(Items listed in a dataset)
++++++++++++++++++++

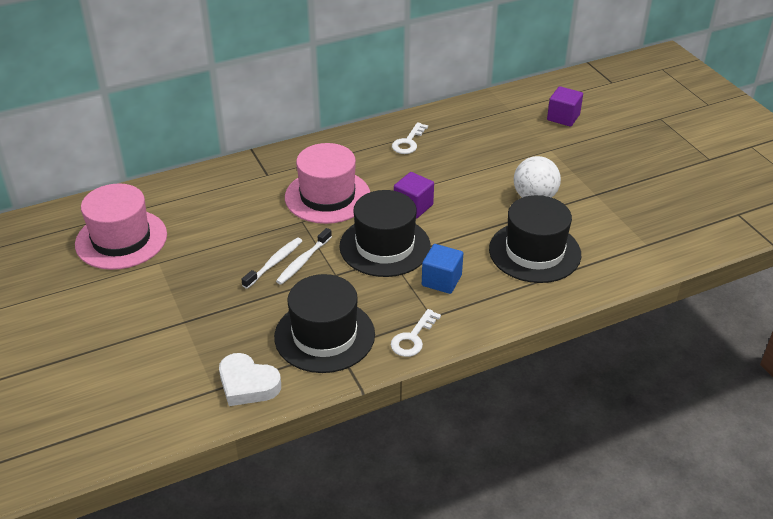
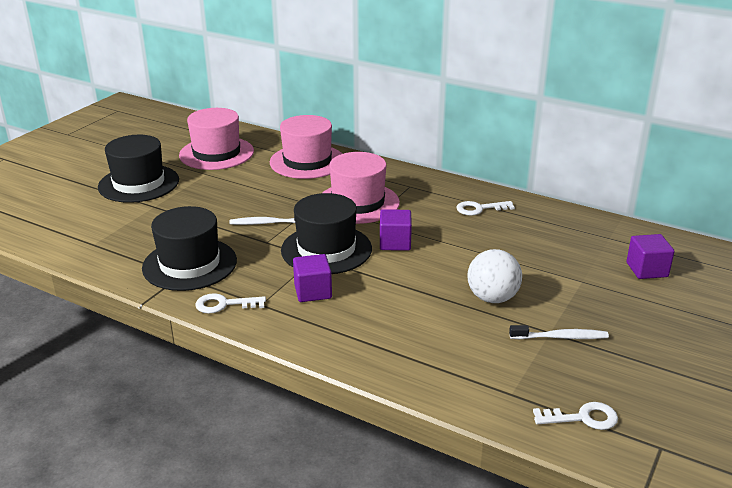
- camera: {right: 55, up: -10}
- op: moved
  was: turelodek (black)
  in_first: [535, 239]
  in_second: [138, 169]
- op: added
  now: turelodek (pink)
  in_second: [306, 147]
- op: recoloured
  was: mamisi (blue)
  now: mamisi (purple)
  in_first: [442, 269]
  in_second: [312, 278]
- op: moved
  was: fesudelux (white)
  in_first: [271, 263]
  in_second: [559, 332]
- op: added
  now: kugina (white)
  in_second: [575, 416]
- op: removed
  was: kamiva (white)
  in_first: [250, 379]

++++++++++++++++++++

__What the exercise asks__: Copy exactly. The range runs from the line containing "was: mamisi (blue)" through the last line of the data.

__Response__:
  was: mamisi (blue)
  now: mamisi (purple)
  in_first: [442, 269]
  in_second: [312, 278]
- op: moved
  was: fesudelux (white)
  in_first: [271, 263]
  in_second: [559, 332]
- op: added
  now: kugina (white)
  in_second: [575, 416]
- op: removed
  was: kamiva (white)
  in_first: [250, 379]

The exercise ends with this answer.